• _REQUIRED WORK_
In the material below, find the line with "cyan plate G1 level 1 -> none" and the line with "pink plate H5:H6", then output those two lines and every line between them, exactly.

• _DATASET_
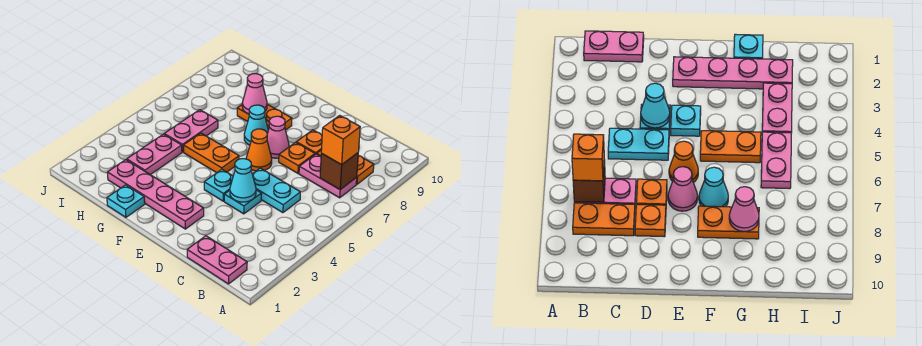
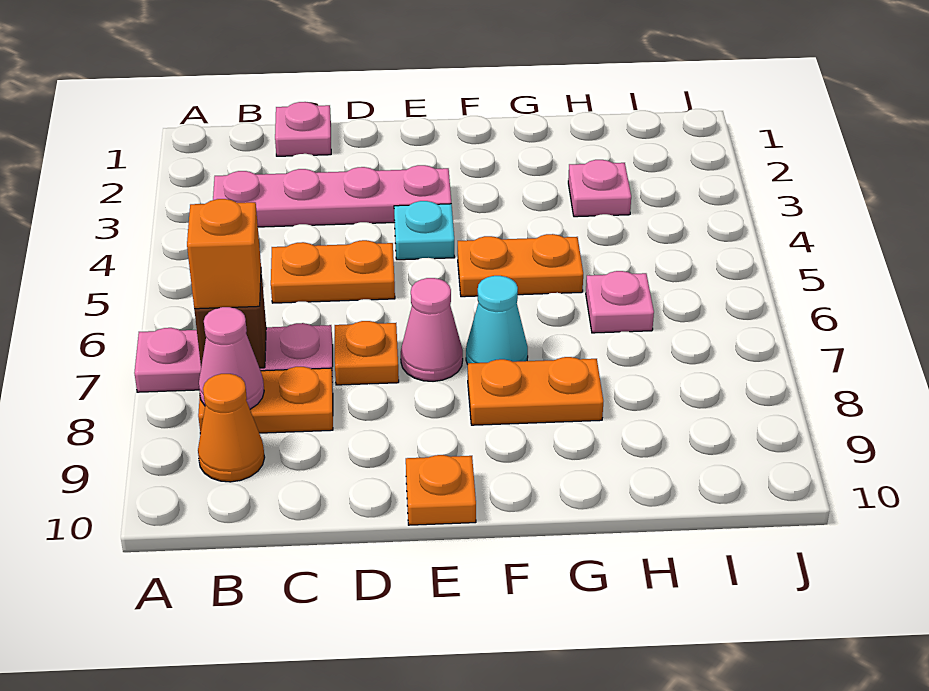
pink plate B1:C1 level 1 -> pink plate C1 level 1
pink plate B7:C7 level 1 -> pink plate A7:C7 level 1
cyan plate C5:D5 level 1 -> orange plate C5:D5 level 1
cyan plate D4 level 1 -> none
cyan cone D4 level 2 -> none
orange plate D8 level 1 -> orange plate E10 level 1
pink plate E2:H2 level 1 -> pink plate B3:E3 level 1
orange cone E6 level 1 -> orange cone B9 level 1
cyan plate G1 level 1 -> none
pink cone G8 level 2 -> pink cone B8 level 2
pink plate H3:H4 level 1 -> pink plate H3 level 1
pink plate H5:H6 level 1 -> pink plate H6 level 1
* * *
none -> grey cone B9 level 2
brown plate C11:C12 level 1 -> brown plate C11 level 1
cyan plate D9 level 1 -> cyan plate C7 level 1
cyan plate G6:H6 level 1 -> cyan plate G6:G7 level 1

• _EXERCISE SOLUTION_
cyan plate G1 level 1 -> none
pink cone G8 level 2 -> pink cone B8 level 2
pink plate H3:H4 level 1 -> pink plate H3 level 1
pink plate H5:H6 level 1 -> pink plate H6 level 1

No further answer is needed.